**Exercise prompt**.
Write out the records word for word, with no pictures.

**Information supplied**.
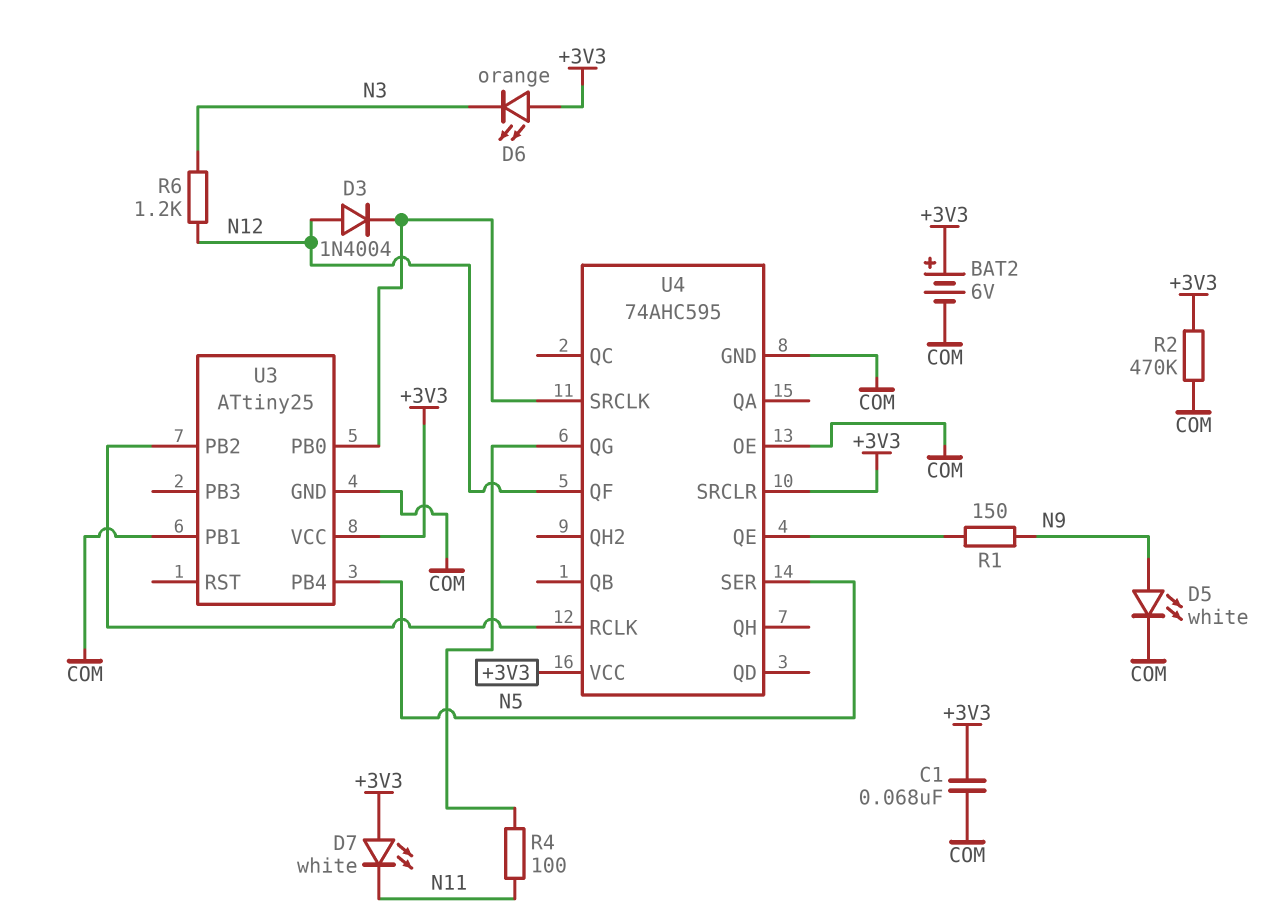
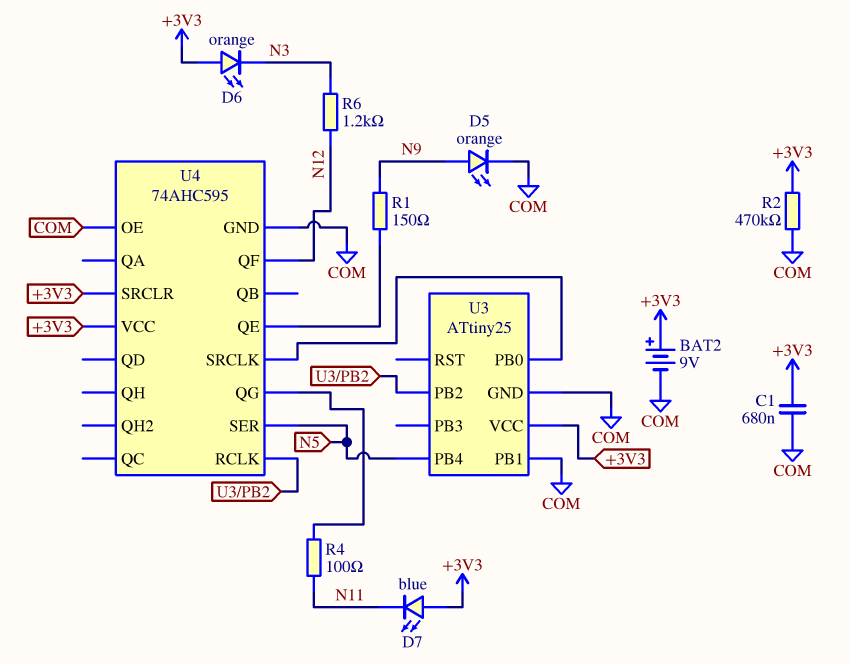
BAT2: 6V (plus +3V3, minus COM) -> 9V (plus +3V3, minus COM)
C1: 68nF (+3V3, COM) -> 680nF (+3V3, COM)
D3: diode 1N4004 (A N12, K U3/PB0) -> none
D5: LED white (A N9, K COM) -> LED orange (A N9, K COM)
D7: LED white (A +3V3, K N11) -> LED blue (A +3V3, K N11)

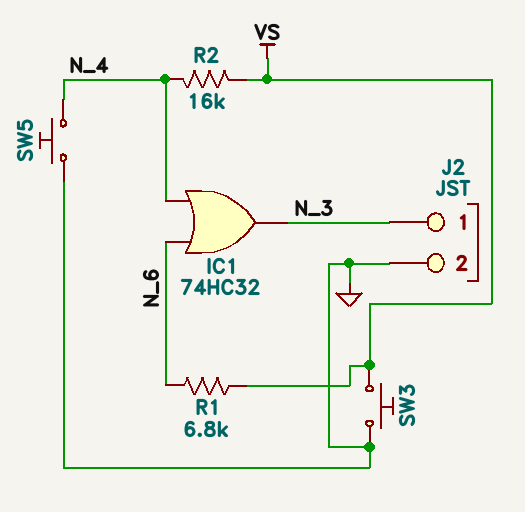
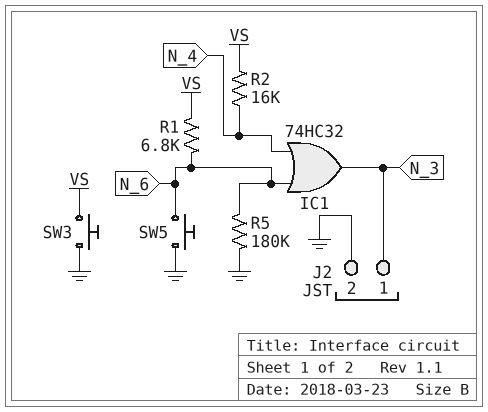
R5: none -> 180k (GND, N_6)
SW5: button (GND, N_4) -> button (GND, N_6)

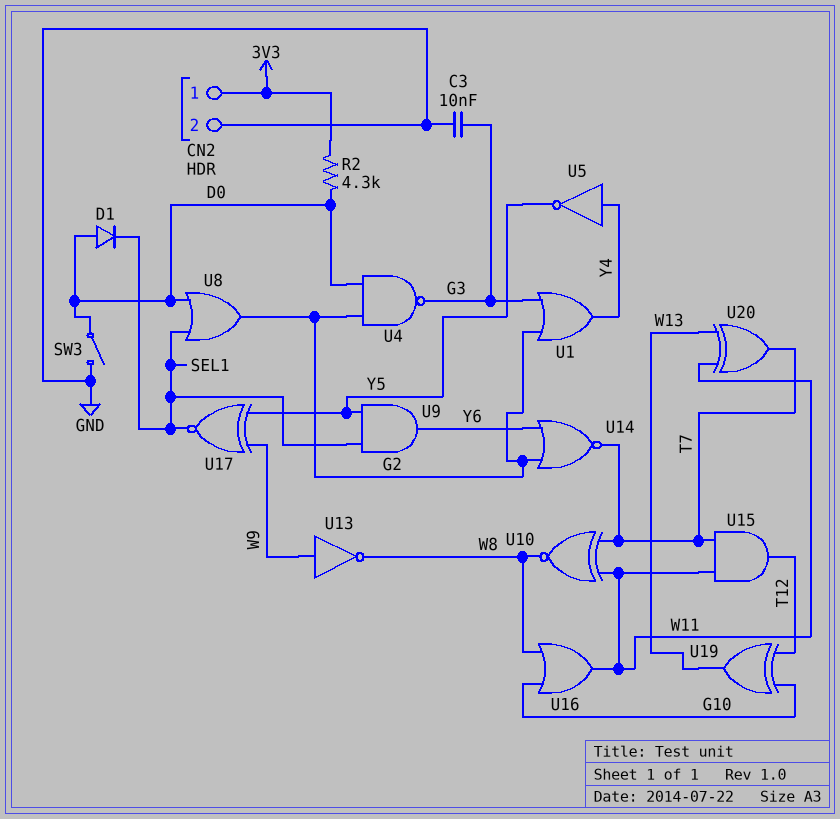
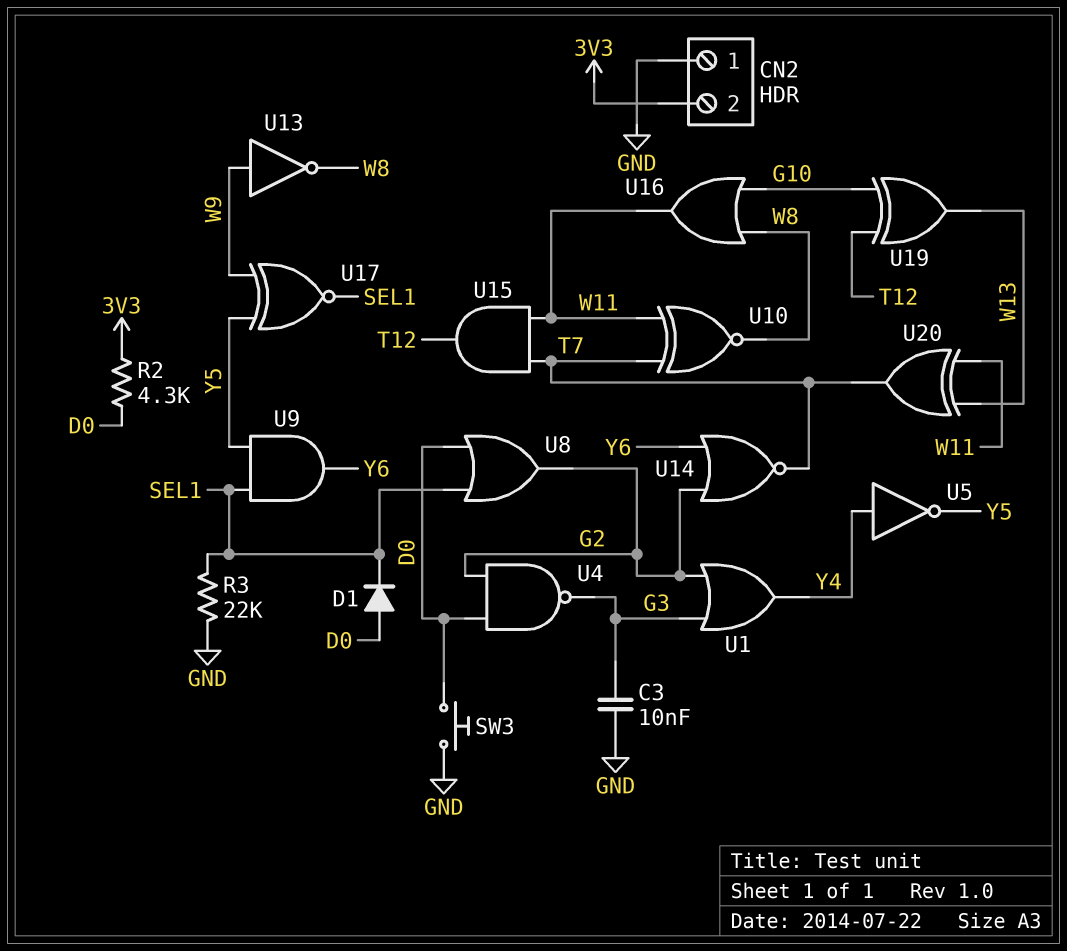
CN2 pin 1: 3V3 -> GND
CN2 pin 2: GND -> 3V3
R3: none -> 22k (GND, SEL1)
SW3: switch (D0, GND) -> button (D0, GND)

**Written solution**.
BAT2: 6V (plus +3V3, minus COM) -> 9V (plus +3V3, minus COM)
C1: 68nF (+3V3, COM) -> 680nF (+3V3, COM)
D3: diode 1N4004 (A N12, K U3/PB0) -> none
D5: LED white (A N9, K COM) -> LED orange (A N9, K COM)
D7: LED white (A +3V3, K N11) -> LED blue (A +3V3, K N11)

R5: none -> 180k (GND, N_6)
SW5: button (GND, N_4) -> button (GND, N_6)

CN2 pin 1: 3V3 -> GND
CN2 pin 2: GND -> 3V3
R3: none -> 22k (GND, SEL1)
SW3: switch (D0, GND) -> button (D0, GND)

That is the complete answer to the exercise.